What is required: Your answer must be every line below, repeated exactly.

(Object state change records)

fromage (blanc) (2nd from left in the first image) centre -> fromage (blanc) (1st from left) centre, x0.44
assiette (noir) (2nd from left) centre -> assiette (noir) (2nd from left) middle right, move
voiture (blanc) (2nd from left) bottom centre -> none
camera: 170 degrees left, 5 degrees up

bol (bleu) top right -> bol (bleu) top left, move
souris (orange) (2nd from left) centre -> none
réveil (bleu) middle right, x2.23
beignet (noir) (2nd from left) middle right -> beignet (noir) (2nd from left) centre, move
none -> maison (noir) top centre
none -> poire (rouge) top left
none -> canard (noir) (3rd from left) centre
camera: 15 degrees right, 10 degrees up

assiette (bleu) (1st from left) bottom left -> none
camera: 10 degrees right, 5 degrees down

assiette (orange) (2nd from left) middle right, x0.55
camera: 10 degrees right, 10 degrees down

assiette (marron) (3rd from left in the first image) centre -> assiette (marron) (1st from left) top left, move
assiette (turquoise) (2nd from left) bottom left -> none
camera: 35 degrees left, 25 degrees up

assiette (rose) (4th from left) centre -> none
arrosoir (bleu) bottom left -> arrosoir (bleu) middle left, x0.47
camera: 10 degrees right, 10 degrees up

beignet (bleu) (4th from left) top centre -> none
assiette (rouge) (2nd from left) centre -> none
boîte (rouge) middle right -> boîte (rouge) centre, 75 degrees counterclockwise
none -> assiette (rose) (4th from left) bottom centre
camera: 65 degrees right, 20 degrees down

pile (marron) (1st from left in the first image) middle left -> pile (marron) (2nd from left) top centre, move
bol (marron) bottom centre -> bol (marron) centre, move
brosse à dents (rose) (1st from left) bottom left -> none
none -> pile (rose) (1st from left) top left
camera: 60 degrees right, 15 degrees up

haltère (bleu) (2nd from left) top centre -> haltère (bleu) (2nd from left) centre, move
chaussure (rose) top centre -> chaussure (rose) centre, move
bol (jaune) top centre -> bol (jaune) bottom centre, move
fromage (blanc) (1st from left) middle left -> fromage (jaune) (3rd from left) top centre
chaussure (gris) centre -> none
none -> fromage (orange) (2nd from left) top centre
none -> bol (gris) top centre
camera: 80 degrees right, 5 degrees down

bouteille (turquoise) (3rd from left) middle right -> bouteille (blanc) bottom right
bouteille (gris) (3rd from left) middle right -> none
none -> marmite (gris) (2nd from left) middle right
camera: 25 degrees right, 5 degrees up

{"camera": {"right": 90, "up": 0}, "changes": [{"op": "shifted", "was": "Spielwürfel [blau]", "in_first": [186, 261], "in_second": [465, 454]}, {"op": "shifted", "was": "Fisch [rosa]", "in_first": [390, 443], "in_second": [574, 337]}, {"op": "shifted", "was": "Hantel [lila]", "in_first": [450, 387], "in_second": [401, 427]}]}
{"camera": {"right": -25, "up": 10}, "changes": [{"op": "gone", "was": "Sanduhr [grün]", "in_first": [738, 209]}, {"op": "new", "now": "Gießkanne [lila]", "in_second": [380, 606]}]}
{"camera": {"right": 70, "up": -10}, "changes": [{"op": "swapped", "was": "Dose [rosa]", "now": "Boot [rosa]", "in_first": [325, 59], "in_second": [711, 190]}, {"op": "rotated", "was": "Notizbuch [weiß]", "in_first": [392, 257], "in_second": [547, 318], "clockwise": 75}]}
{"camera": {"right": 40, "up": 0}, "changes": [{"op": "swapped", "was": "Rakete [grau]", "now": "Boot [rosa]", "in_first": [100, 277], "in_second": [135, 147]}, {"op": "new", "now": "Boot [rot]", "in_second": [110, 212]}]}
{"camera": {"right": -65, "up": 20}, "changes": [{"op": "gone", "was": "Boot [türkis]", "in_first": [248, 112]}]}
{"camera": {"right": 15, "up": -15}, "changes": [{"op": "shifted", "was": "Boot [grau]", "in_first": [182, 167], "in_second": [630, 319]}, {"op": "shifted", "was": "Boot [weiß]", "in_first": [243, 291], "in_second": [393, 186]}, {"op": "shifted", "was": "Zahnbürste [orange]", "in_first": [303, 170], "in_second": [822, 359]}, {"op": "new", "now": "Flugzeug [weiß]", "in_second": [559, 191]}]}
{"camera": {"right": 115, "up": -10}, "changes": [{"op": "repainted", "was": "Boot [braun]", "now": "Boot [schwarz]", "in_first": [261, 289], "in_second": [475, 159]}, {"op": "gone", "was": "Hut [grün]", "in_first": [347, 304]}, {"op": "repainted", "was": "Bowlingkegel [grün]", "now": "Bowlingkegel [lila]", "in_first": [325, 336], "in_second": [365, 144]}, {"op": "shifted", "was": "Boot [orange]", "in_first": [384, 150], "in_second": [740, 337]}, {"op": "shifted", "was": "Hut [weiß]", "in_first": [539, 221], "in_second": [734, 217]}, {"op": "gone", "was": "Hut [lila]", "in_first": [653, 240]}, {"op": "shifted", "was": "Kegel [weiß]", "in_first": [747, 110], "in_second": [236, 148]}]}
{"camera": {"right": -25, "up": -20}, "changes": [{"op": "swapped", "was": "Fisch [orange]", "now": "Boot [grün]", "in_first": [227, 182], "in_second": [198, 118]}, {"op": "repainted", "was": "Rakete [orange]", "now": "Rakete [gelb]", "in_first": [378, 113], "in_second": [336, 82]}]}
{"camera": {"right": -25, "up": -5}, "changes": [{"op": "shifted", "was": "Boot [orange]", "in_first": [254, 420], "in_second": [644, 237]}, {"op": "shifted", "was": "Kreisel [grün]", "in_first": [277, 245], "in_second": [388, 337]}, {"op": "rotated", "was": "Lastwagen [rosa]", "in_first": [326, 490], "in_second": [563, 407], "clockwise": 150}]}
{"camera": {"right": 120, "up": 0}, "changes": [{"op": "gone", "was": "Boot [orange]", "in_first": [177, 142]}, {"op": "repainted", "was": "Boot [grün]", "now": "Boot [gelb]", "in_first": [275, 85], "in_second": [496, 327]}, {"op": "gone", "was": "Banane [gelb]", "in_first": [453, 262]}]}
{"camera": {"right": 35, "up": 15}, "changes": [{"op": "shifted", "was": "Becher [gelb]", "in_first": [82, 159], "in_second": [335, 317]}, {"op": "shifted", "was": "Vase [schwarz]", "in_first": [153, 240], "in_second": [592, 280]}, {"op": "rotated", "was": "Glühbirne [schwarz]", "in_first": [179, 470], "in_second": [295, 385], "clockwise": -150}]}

Reply:
fromage (blanc) (2nd from left in the first image) centre -> fromage (blanc) (1st from left) centre, x0.44
assiette (noir) (2nd from left) centre -> assiette (noir) (2nd from left) middle right, move
voiture (blanc) (2nd from left) bottom centre -> none
camera: 170 degrees left, 5 degrees up

bol (bleu) top right -> bol (bleu) top left, move
souris (orange) (2nd from left) centre -> none
réveil (bleu) middle right, x2.23
beignet (noir) (2nd from left) middle right -> beignet (noir) (2nd from left) centre, move
none -> maison (noir) top centre
none -> poire (rouge) top left
none -> canard (noir) (3rd from left) centre
camera: 15 degrees right, 10 degrees up

assiette (bleu) (1st from left) bottom left -> none
camera: 10 degrees right, 5 degrees down

assiette (orange) (2nd from left) middle right, x0.55
camera: 10 degrees right, 10 degrees down

assiette (marron) (3rd from left in the first image) centre -> assiette (marron) (1st from left) top left, move
assiette (turquoise) (2nd from left) bottom left -> none
camera: 35 degrees left, 25 degrees up

assiette (rose) (4th from left) centre -> none
arrosoir (bleu) bottom left -> arrosoir (bleu) middle left, x0.47
camera: 10 degrees right, 10 degrees up

beignet (bleu) (4th from left) top centre -> none
assiette (rouge) (2nd from left) centre -> none
boîte (rouge) middle right -> boîte (rouge) centre, 75 degrees counterclockwise
none -> assiette (rose) (4th from left) bottom centre
camera: 65 degrees right, 20 degrees down

pile (marron) (1st from left in the first image) middle left -> pile (marron) (2nd from left) top centre, move
bol (marron) bottom centre -> bol (marron) centre, move
brosse à dents (rose) (1st from left) bottom left -> none
none -> pile (rose) (1st from left) top left
camera: 60 degrees right, 15 degrees up

haltère (bleu) (2nd from left) top centre -> haltère (bleu) (2nd from left) centre, move
chaussure (rose) top centre -> chaussure (rose) centre, move
bol (jaune) top centre -> bol (jaune) bottom centre, move
fromage (blanc) (1st from left) middle left -> fromage (jaune) (3rd from left) top centre
chaussure (gris) centre -> none
none -> fromage (orange) (2nd from left) top centre
none -> bol (gris) top centre
camera: 80 degrees right, 5 degrees down

bouteille (turquoise) (3rd from left) middle right -> bouteille (blanc) bottom right
bouteille (gris) (3rd from left) middle right -> none
none -> marmite (gris) (2nd from left) middle right
camera: 25 degrees right, 5 degrees up

{"camera": {"right": 90, "up": 0}, "changes": [{"op": "shifted", "was": "Spielwürfel [blau]", "in_first": [186, 261], "in_second": [465, 454]}, {"op": "shifted", "was": "Fisch [rosa]", "in_first": [390, 443], "in_second": [574, 337]}, {"op": "shifted", "was": "Hantel [lila]", "in_first": [450, 387], "in_second": [401, 427]}]}
{"camera": {"right": -25, "up": 10}, "changes": [{"op": "gone", "was": "Sanduhr [grün]", "in_first": [738, 209]}, {"op": "new", "now": "Gießkanne [lila]", "in_second": [380, 606]}]}
{"camera": {"right": 70, "up": -10}, "changes": [{"op": "swapped", "was": "Dose [rosa]", "now": "Boot [rosa]", "in_first": [325, 59], "in_second": [711, 190]}, {"op": "rotated", "was": "Notizbuch [weiß]", "in_first": [392, 257], "in_second": [547, 318], "clockwise": 75}]}
{"camera": {"right": 40, "up": 0}, "changes": [{"op": "swapped", "was": "Rakete [grau]", "now": "Boot [rosa]", "in_first": [100, 277], "in_second": [135, 147]}, {"op": "new", "now": "Boot [rot]", "in_second": [110, 212]}]}
{"camera": {"right": -65, "up": 20}, "changes": [{"op": "gone", "was": "Boot [türkis]", "in_first": [248, 112]}]}
{"camera": {"right": 15, "up": -15}, "changes": [{"op": "shifted", "was": "Boot [grau]", "in_first": [182, 167], "in_second": [630, 319]}, {"op": "shifted", "was": "Boot [weiß]", "in_first": [243, 291], "in_second": [393, 186]}, {"op": "shifted", "was": "Zahnbürste [orange]", "in_first": [303, 170], "in_second": [822, 359]}, {"op": "new", "now": "Flugzeug [weiß]", "in_second": [559, 191]}]}
{"camera": {"right": 115, "up": -10}, "changes": [{"op": "repainted", "was": "Boot [braun]", "now": "Boot [schwarz]", "in_first": [261, 289], "in_second": [475, 159]}, {"op": "gone", "was": "Hut [grün]", "in_first": [347, 304]}, {"op": "repainted", "was": "Bowlingkegel [grün]", "now": "Bowlingkegel [lila]", "in_first": [325, 336], "in_second": [365, 144]}, {"op": "shifted", "was": "Boot [orange]", "in_first": [384, 150], "in_second": [740, 337]}, {"op": "shifted", "was": "Hut [weiß]", "in_first": [539, 221], "in_second": [734, 217]}, {"op": "gone", "was": "Hut [lila]", "in_first": [653, 240]}, {"op": "shifted", "was": "Kegel [weiß]", "in_first": [747, 110], "in_second": [236, 148]}]}
{"camera": {"right": -25, "up": -20}, "changes": [{"op": "swapped", "was": "Fisch [orange]", "now": "Boot [grün]", "in_first": [227, 182], "in_second": [198, 118]}, {"op": "repainted", "was": "Rakete [orange]", "now": "Rakete [gelb]", "in_first": [378, 113], "in_second": [336, 82]}]}
{"camera": {"right": -25, "up": -5}, "changes": [{"op": "shifted", "was": "Boot [orange]", "in_first": [254, 420], "in_second": [644, 237]}, {"op": "shifted", "was": "Kreisel [grün]", "in_first": [277, 245], "in_second": [388, 337]}, {"op": "rotated", "was": "Lastwagen [rosa]", "in_first": [326, 490], "in_second": [563, 407], "clockwise": 150}]}
{"camera": {"right": 120, "up": 0}, "changes": [{"op": "gone", "was": "Boot [orange]", "in_first": [177, 142]}, {"op": "repainted", "was": "Boot [grün]", "now": "Boot [gelb]", "in_first": [275, 85], "in_second": [496, 327]}, {"op": "gone", "was": "Banane [gelb]", "in_first": [453, 262]}]}
{"camera": {"right": 35, "up": 15}, "changes": [{"op": "shifted", "was": "Becher [gelb]", "in_first": [82, 159], "in_second": [335, 317]}, {"op": "shifted", "was": "Vase [schwarz]", "in_first": [153, 240], "in_second": [592, 280]}, {"op": "rotated", "was": "Glühbirne [schwarz]", "in_first": [179, 470], "in_second": [295, 385], "clockwise": -150}]}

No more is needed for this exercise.